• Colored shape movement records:
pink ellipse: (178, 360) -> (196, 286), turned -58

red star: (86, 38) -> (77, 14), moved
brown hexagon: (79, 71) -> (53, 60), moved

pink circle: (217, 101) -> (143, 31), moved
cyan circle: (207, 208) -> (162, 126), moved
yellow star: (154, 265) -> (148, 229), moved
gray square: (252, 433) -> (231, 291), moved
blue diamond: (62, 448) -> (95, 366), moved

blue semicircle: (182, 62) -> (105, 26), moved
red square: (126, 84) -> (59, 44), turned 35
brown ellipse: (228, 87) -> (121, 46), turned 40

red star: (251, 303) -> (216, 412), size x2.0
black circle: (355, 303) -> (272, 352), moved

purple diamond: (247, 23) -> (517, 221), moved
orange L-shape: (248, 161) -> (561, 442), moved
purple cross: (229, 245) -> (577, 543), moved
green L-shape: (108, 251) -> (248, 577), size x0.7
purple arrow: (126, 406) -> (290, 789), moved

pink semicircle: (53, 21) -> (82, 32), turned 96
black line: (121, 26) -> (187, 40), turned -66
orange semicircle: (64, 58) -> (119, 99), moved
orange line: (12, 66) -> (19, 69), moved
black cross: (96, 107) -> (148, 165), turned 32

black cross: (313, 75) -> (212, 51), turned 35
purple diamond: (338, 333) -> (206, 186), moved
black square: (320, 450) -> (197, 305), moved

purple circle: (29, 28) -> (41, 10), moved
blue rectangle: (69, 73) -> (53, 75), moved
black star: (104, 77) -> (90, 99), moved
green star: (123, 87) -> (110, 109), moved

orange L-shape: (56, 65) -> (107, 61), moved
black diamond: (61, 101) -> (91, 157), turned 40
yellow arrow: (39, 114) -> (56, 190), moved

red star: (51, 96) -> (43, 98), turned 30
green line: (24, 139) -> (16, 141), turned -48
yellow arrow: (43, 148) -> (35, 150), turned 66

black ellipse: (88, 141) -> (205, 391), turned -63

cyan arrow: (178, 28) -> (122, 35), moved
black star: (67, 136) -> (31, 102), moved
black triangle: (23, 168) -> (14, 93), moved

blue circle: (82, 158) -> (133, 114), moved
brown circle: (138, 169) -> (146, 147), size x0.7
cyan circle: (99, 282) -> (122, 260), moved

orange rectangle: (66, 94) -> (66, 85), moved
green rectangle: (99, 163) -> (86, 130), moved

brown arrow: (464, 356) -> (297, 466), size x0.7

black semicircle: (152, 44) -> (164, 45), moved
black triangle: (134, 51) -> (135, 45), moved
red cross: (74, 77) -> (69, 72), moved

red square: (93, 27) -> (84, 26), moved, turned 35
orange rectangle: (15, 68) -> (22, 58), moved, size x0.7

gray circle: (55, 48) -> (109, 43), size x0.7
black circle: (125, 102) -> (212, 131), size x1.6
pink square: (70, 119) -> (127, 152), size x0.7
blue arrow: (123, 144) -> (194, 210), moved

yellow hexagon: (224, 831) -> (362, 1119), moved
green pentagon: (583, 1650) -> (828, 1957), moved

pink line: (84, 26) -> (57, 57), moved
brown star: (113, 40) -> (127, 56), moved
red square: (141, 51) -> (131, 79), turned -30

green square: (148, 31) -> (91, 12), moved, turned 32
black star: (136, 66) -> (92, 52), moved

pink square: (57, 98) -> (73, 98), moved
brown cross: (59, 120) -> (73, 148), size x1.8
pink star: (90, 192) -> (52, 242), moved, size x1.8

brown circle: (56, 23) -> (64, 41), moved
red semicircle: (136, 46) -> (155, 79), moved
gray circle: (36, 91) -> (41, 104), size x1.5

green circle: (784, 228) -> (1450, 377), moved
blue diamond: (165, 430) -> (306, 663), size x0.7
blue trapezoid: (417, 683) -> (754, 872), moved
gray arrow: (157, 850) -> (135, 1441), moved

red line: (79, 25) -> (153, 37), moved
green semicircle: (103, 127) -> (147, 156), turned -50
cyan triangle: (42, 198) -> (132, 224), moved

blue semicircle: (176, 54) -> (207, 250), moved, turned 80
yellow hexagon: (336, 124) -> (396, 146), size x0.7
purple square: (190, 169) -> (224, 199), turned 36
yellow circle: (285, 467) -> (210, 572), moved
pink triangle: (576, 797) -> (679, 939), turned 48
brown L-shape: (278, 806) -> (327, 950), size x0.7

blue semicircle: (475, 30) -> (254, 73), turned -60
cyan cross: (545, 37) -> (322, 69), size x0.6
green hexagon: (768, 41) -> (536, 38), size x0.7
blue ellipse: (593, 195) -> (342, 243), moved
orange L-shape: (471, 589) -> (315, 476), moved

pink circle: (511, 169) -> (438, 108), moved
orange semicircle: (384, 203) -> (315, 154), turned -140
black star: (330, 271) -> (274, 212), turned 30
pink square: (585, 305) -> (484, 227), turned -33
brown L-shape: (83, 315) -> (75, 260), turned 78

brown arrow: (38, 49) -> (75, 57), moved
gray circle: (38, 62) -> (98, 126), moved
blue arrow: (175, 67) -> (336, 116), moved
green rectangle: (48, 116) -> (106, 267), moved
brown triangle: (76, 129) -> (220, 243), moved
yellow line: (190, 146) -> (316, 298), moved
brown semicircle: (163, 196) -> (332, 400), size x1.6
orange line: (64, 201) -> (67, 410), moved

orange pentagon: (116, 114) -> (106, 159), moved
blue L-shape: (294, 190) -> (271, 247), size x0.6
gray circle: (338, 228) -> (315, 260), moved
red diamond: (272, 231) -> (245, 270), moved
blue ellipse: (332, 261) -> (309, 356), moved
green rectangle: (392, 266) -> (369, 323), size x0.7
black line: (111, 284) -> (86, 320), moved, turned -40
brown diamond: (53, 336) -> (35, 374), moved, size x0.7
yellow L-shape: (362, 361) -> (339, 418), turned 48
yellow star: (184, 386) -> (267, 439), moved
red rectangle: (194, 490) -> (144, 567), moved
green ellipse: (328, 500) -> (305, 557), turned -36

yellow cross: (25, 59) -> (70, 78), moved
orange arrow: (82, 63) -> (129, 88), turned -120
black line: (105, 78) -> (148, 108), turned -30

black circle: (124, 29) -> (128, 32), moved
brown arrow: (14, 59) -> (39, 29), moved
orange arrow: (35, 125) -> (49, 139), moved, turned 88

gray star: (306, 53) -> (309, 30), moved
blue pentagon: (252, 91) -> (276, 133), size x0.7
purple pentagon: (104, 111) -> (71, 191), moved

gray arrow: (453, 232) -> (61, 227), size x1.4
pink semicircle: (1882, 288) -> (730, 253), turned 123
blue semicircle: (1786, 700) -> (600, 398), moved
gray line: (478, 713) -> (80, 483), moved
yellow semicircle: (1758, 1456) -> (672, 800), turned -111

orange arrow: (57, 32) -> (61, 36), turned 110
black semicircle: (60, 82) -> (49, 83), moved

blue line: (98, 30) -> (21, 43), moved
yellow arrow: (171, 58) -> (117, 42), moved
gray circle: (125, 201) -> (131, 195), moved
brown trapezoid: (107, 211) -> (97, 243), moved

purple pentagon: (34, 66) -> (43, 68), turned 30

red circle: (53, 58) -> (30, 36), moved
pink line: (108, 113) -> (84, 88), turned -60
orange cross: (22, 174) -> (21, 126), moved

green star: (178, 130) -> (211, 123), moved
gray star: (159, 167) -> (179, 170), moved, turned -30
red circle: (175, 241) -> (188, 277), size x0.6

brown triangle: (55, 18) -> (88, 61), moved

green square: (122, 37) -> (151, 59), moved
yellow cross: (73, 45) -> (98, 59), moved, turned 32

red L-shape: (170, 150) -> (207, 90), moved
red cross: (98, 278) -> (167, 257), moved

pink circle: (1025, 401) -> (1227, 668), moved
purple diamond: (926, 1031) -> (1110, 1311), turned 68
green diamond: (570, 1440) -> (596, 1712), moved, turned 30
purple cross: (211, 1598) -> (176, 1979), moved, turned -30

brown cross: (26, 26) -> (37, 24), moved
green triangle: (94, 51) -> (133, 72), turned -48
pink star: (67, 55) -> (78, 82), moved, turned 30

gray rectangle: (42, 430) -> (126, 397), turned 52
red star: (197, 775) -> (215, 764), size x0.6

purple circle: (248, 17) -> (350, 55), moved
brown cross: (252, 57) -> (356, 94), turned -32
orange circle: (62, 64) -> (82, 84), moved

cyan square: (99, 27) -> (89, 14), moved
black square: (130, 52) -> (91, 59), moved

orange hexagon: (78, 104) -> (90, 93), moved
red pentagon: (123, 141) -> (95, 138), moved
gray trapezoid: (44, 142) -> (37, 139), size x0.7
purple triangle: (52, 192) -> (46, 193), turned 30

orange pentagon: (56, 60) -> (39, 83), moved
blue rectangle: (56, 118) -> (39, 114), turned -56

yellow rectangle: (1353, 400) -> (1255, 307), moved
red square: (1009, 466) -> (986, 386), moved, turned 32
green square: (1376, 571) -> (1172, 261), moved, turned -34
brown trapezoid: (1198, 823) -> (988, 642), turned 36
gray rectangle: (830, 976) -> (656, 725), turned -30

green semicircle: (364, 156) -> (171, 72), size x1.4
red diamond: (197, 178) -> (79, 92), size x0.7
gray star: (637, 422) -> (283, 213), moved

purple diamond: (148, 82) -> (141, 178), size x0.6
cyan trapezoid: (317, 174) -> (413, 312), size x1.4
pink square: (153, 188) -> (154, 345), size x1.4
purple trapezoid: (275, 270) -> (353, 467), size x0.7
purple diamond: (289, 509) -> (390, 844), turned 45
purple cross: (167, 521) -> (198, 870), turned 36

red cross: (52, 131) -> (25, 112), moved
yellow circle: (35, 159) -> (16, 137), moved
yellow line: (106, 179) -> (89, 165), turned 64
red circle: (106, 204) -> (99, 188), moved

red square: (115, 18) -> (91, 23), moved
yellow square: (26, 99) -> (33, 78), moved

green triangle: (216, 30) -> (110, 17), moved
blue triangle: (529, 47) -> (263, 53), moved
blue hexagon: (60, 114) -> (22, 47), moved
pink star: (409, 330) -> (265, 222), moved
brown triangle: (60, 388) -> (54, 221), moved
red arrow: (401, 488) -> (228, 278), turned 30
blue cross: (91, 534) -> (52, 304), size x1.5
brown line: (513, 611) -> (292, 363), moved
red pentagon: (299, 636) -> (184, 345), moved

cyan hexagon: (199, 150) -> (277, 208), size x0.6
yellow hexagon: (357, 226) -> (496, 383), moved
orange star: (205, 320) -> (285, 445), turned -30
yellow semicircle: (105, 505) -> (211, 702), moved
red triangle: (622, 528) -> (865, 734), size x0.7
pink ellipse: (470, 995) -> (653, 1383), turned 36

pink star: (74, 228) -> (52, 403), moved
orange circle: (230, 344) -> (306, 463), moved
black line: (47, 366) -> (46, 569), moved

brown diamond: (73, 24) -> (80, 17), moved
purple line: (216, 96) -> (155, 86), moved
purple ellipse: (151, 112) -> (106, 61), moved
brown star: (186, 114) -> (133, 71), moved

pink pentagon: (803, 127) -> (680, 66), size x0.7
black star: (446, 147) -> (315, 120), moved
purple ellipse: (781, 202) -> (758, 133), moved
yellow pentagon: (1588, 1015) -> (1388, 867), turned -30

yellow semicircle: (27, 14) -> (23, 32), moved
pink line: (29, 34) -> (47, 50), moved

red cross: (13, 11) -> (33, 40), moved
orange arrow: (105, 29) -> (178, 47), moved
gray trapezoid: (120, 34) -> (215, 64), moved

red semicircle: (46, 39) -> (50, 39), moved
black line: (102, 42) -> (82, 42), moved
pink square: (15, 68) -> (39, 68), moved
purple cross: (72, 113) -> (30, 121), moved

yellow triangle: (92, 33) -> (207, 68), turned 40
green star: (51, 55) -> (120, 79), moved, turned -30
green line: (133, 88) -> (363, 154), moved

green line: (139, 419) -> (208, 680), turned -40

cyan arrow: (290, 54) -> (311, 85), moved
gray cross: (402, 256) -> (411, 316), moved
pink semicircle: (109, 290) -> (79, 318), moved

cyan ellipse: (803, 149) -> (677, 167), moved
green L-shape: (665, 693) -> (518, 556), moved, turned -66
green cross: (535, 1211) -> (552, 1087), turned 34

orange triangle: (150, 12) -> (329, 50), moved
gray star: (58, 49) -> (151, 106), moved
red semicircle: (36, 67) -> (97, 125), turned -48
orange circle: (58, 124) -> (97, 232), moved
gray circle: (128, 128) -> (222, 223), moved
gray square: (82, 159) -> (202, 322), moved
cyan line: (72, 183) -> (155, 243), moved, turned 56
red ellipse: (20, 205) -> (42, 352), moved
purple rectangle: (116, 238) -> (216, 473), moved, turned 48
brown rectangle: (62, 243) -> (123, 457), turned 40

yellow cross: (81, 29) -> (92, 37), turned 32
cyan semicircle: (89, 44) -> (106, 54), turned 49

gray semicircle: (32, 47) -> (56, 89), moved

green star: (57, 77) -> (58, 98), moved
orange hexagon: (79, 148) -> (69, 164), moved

• Task directions:
Look above for the line that contains "red triangle: (622, 528)". Starting there, transcribe every line exactly until you have copied the line that contains "red cross: (13, 11) -> (33, 40), moved".

• Solution to this exercise:
red triangle: (622, 528) -> (865, 734), size x0.7
pink ellipse: (470, 995) -> (653, 1383), turned 36

pink star: (74, 228) -> (52, 403), moved
orange circle: (230, 344) -> (306, 463), moved
black line: (47, 366) -> (46, 569), moved

brown diamond: (73, 24) -> (80, 17), moved
purple line: (216, 96) -> (155, 86), moved
purple ellipse: (151, 112) -> (106, 61), moved
brown star: (186, 114) -> (133, 71), moved

pink pentagon: (803, 127) -> (680, 66), size x0.7
black star: (446, 147) -> (315, 120), moved
purple ellipse: (781, 202) -> (758, 133), moved
yellow pentagon: (1588, 1015) -> (1388, 867), turned -30

yellow semicircle: (27, 14) -> (23, 32), moved
pink line: (29, 34) -> (47, 50), moved

red cross: (13, 11) -> (33, 40), moved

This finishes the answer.